▶ [TASK MATERIAL]:
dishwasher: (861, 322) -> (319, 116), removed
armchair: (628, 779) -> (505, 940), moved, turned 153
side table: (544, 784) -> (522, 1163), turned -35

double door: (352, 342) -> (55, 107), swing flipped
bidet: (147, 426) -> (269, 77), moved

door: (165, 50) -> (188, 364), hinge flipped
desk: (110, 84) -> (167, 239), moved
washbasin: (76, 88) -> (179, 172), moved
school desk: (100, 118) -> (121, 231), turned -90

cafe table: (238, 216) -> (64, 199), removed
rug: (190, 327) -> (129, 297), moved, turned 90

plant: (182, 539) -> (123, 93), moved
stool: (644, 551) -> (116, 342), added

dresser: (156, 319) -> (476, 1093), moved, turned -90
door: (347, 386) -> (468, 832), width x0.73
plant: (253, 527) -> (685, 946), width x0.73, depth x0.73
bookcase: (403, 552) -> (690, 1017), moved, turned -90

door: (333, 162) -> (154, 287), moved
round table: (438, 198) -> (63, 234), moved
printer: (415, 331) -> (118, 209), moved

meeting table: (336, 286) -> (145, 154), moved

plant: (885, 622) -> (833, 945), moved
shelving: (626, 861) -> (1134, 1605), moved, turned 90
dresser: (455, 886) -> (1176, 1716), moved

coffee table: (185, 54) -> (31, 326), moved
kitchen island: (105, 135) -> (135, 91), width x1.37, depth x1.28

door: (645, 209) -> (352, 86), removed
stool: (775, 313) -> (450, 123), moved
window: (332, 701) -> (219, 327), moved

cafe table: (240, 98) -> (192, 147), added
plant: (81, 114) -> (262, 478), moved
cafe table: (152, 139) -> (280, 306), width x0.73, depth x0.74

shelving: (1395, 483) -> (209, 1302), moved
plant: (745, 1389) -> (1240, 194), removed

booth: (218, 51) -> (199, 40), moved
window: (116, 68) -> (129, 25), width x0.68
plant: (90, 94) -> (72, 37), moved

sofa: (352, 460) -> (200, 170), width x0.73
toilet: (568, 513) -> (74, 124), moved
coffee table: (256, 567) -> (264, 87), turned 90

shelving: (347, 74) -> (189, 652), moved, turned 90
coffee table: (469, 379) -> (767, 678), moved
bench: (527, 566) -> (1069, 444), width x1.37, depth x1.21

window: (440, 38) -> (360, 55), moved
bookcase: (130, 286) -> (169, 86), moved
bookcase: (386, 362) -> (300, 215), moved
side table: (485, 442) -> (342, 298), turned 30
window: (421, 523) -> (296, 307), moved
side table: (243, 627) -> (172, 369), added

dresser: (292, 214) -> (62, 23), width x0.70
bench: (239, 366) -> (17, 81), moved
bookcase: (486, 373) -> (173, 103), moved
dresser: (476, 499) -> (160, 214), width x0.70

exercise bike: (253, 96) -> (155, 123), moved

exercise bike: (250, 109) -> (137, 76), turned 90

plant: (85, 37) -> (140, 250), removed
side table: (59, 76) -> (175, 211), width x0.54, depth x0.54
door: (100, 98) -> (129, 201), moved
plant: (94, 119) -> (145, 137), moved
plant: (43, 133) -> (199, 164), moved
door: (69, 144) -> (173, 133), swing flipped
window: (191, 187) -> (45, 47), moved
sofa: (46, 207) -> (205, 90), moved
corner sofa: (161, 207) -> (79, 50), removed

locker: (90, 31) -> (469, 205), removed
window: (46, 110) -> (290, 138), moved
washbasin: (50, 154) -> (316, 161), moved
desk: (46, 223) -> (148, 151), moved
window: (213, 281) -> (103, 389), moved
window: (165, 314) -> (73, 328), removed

▶ [EXERCISE DIRECTIONS]: The whole listing above is to be reproduced without any slip.

▶ [YOUR SOLUTION]:
dishwasher: (861, 322) -> (319, 116), removed
armchair: (628, 779) -> (505, 940), moved, turned 153
side table: (544, 784) -> (522, 1163), turned -35

double door: (352, 342) -> (55, 107), swing flipped
bidet: (147, 426) -> (269, 77), moved

door: (165, 50) -> (188, 364), hinge flipped
desk: (110, 84) -> (167, 239), moved
washbasin: (76, 88) -> (179, 172), moved
school desk: (100, 118) -> (121, 231), turned -90

cafe table: (238, 216) -> (64, 199), removed
rug: (190, 327) -> (129, 297), moved, turned 90

plant: (182, 539) -> (123, 93), moved
stool: (644, 551) -> (116, 342), added

dresser: (156, 319) -> (476, 1093), moved, turned -90
door: (347, 386) -> (468, 832), width x0.73
plant: (253, 527) -> (685, 946), width x0.73, depth x0.73
bookcase: (403, 552) -> (690, 1017), moved, turned -90

door: (333, 162) -> (154, 287), moved
round table: (438, 198) -> (63, 234), moved
printer: (415, 331) -> (118, 209), moved

meeting table: (336, 286) -> (145, 154), moved

plant: (885, 622) -> (833, 945), moved
shelving: (626, 861) -> (1134, 1605), moved, turned 90
dresser: (455, 886) -> (1176, 1716), moved

coffee table: (185, 54) -> (31, 326), moved
kitchen island: (105, 135) -> (135, 91), width x1.37, depth x1.28

door: (645, 209) -> (352, 86), removed
stool: (775, 313) -> (450, 123), moved
window: (332, 701) -> (219, 327), moved

cafe table: (240, 98) -> (192, 147), added
plant: (81, 114) -> (262, 478), moved
cafe table: (152, 139) -> (280, 306), width x0.73, depth x0.74

shelving: (1395, 483) -> (209, 1302), moved
plant: (745, 1389) -> (1240, 194), removed

booth: (218, 51) -> (199, 40), moved
window: (116, 68) -> (129, 25), width x0.68
plant: (90, 94) -> (72, 37), moved

sofa: (352, 460) -> (200, 170), width x0.73
toilet: (568, 513) -> (74, 124), moved
coffee table: (256, 567) -> (264, 87), turned 90

shelving: (347, 74) -> (189, 652), moved, turned 90
coffee table: (469, 379) -> (767, 678), moved
bench: (527, 566) -> (1069, 444), width x1.37, depth x1.21

window: (440, 38) -> (360, 55), moved
bookcase: (130, 286) -> (169, 86), moved
bookcase: (386, 362) -> (300, 215), moved
side table: (485, 442) -> (342, 298), turned 30
window: (421, 523) -> (296, 307), moved
side table: (243, 627) -> (172, 369), added

dresser: (292, 214) -> (62, 23), width x0.70
bench: (239, 366) -> (17, 81), moved
bookcase: (486, 373) -> (173, 103), moved
dresser: (476, 499) -> (160, 214), width x0.70

exercise bike: (253, 96) -> (155, 123), moved

exercise bike: (250, 109) -> (137, 76), turned 90

plant: (85, 37) -> (140, 250), removed
side table: (59, 76) -> (175, 211), width x0.54, depth x0.54
door: (100, 98) -> (129, 201), moved
plant: (94, 119) -> (145, 137), moved
plant: (43, 133) -> (199, 164), moved
door: (69, 144) -> (173, 133), swing flipped
window: (191, 187) -> (45, 47), moved
sofa: (46, 207) -> (205, 90), moved
corner sofa: (161, 207) -> (79, 50), removed

locker: (90, 31) -> (469, 205), removed
window: (46, 110) -> (290, 138), moved
washbasin: (50, 154) -> (316, 161), moved
desk: (46, 223) -> (148, 151), moved
window: (213, 281) -> (103, 389), moved
window: (165, 314) -> (73, 328), removed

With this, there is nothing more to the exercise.